# [Requirement]
Before doing anything else, copy the entries below exactly.

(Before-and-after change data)

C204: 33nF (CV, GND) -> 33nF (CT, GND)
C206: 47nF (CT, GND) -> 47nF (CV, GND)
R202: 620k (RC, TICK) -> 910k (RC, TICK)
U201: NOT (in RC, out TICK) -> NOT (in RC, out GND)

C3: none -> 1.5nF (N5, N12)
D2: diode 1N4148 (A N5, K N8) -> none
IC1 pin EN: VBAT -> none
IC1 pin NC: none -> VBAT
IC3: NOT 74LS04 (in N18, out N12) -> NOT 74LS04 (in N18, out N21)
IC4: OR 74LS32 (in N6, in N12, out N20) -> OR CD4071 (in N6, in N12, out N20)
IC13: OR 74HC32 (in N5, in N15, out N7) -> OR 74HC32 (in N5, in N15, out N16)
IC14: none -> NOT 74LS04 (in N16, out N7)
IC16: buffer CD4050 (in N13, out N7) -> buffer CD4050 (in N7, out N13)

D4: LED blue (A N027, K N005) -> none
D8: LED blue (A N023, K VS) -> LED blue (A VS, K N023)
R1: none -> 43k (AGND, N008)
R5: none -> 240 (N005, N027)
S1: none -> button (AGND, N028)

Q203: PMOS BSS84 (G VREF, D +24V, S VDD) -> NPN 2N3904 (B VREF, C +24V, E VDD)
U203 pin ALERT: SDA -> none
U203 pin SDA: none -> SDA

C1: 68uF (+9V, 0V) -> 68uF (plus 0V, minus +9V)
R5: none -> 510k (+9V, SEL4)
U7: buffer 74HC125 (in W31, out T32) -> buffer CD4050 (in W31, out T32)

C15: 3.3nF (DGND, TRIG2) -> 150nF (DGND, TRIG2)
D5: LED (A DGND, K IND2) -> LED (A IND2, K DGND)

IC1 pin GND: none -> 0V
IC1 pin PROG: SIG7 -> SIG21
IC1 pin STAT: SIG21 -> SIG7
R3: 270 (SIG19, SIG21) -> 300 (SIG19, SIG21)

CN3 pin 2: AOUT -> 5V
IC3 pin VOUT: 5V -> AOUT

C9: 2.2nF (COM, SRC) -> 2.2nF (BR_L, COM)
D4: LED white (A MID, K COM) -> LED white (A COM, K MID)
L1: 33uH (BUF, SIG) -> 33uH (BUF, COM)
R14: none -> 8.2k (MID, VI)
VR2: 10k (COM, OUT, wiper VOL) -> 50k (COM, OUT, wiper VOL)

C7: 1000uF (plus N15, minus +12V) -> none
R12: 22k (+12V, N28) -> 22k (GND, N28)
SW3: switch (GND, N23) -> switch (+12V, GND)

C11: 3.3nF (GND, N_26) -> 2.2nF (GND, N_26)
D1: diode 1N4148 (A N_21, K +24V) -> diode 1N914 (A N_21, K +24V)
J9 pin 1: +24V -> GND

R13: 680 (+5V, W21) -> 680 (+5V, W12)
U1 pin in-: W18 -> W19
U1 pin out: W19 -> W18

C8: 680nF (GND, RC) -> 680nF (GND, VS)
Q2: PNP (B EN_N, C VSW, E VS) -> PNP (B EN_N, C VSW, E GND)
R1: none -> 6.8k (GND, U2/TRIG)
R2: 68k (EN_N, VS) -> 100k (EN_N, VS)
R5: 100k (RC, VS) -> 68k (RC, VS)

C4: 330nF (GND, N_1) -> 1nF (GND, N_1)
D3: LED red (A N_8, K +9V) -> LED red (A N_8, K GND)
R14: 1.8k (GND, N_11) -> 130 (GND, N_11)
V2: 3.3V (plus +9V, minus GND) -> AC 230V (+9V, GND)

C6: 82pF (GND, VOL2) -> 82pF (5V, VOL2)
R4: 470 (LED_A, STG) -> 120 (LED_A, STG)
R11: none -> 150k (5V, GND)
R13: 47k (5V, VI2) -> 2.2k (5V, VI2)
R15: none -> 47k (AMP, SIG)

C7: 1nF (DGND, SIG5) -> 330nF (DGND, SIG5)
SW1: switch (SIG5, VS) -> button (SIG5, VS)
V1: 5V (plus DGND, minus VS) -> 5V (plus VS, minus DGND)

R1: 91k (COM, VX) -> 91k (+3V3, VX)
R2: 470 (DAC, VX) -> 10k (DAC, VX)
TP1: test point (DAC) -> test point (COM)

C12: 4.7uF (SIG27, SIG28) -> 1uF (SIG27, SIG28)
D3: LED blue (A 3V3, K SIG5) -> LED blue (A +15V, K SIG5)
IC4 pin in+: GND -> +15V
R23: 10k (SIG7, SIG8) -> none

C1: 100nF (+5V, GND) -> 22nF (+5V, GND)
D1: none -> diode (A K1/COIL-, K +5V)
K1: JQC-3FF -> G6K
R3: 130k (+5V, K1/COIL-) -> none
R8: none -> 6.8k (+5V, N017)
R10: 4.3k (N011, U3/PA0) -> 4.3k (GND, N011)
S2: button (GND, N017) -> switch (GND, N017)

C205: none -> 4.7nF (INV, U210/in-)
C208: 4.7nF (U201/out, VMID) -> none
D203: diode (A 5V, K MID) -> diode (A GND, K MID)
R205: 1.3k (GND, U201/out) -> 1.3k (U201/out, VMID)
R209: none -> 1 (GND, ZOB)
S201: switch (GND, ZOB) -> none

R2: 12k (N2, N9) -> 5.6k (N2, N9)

# [Exercise solution]
C204: 33nF (CV, GND) -> 33nF (CT, GND)
C206: 47nF (CT, GND) -> 47nF (CV, GND)
R202: 620k (RC, TICK) -> 910k (RC, TICK)
U201: NOT (in RC, out TICK) -> NOT (in RC, out GND)

C3: none -> 1.5nF (N5, N12)
D2: diode 1N4148 (A N5, K N8) -> none
IC1 pin EN: VBAT -> none
IC1 pin NC: none -> VBAT
IC3: NOT 74LS04 (in N18, out N12) -> NOT 74LS04 (in N18, out N21)
IC4: OR 74LS32 (in N6, in N12, out N20) -> OR CD4071 (in N6, in N12, out N20)
IC13: OR 74HC32 (in N5, in N15, out N7) -> OR 74HC32 (in N5, in N15, out N16)
IC14: none -> NOT 74LS04 (in N16, out N7)
IC16: buffer CD4050 (in N13, out N7) -> buffer CD4050 (in N7, out N13)

D4: LED blue (A N027, K N005) -> none
D8: LED blue (A N023, K VS) -> LED blue (A VS, K N023)
R1: none -> 43k (AGND, N008)
R5: none -> 240 (N005, N027)
S1: none -> button (AGND, N028)

Q203: PMOS BSS84 (G VREF, D +24V, S VDD) -> NPN 2N3904 (B VREF, C +24V, E VDD)
U203 pin ALERT: SDA -> none
U203 pin SDA: none -> SDA

C1: 68uF (+9V, 0V) -> 68uF (plus 0V, minus +9V)
R5: none -> 510k (+9V, SEL4)
U7: buffer 74HC125 (in W31, out T32) -> buffer CD4050 (in W31, out T32)

C15: 3.3nF (DGND, TRIG2) -> 150nF (DGND, TRIG2)
D5: LED (A DGND, K IND2) -> LED (A IND2, K DGND)

IC1 pin GND: none -> 0V
IC1 pin PROG: SIG7 -> SIG21
IC1 pin STAT: SIG21 -> SIG7
R3: 270 (SIG19, SIG21) -> 300 (SIG19, SIG21)

CN3 pin 2: AOUT -> 5V
IC3 pin VOUT: 5V -> AOUT

C9: 2.2nF (COM, SRC) -> 2.2nF (BR_L, COM)
D4: LED white (A MID, K COM) -> LED white (A COM, K MID)
L1: 33uH (BUF, SIG) -> 33uH (BUF, COM)
R14: none -> 8.2k (MID, VI)
VR2: 10k (COM, OUT, wiper VOL) -> 50k (COM, OUT, wiper VOL)

C7: 1000uF (plus N15, minus +12V) -> none
R12: 22k (+12V, N28) -> 22k (GND, N28)
SW3: switch (GND, N23) -> switch (+12V, GND)

C11: 3.3nF (GND, N_26) -> 2.2nF (GND, N_26)
D1: diode 1N4148 (A N_21, K +24V) -> diode 1N914 (A N_21, K +24V)
J9 pin 1: +24V -> GND

R13: 680 (+5V, W21) -> 680 (+5V, W12)
U1 pin in-: W18 -> W19
U1 pin out: W19 -> W18

C8: 680nF (GND, RC) -> 680nF (GND, VS)
Q2: PNP (B EN_N, C VSW, E VS) -> PNP (B EN_N, C VSW, E GND)
R1: none -> 6.8k (GND, U2/TRIG)
R2: 68k (EN_N, VS) -> 100k (EN_N, VS)
R5: 100k (RC, VS) -> 68k (RC, VS)

C4: 330nF (GND, N_1) -> 1nF (GND, N_1)
D3: LED red (A N_8, K +9V) -> LED red (A N_8, K GND)
R14: 1.8k (GND, N_11) -> 130 (GND, N_11)
V2: 3.3V (plus +9V, minus GND) -> AC 230V (+9V, GND)

C6: 82pF (GND, VOL2) -> 82pF (5V, VOL2)
R4: 470 (LED_A, STG) -> 120 (LED_A, STG)
R11: none -> 150k (5V, GND)
R13: 47k (5V, VI2) -> 2.2k (5V, VI2)
R15: none -> 47k (AMP, SIG)

C7: 1nF (DGND, SIG5) -> 330nF (DGND, SIG5)
SW1: switch (SIG5, VS) -> button (SIG5, VS)
V1: 5V (plus DGND, minus VS) -> 5V (plus VS, minus DGND)

R1: 91k (COM, VX) -> 91k (+3V3, VX)
R2: 470 (DAC, VX) -> 10k (DAC, VX)
TP1: test point (DAC) -> test point (COM)

C12: 4.7uF (SIG27, SIG28) -> 1uF (SIG27, SIG28)
D3: LED blue (A 3V3, K SIG5) -> LED blue (A +15V, K SIG5)
IC4 pin in+: GND -> +15V
R23: 10k (SIG7, SIG8) -> none

C1: 100nF (+5V, GND) -> 22nF (+5V, GND)
D1: none -> diode (A K1/COIL-, K +5V)
K1: JQC-3FF -> G6K
R3: 130k (+5V, K1/COIL-) -> none
R8: none -> 6.8k (+5V, N017)
R10: 4.3k (N011, U3/PA0) -> 4.3k (GND, N011)
S2: button (GND, N017) -> switch (GND, N017)

C205: none -> 4.7nF (INV, U210/in-)
C208: 4.7nF (U201/out, VMID) -> none
D203: diode (A 5V, K MID) -> diode (A GND, K MID)
R205: 1.3k (GND, U201/out) -> 1.3k (U201/out, VMID)
R209: none -> 1 (GND, ZOB)
S201: switch (GND, ZOB) -> none

R2: 12k (N2, N9) -> 5.6k (N2, N9)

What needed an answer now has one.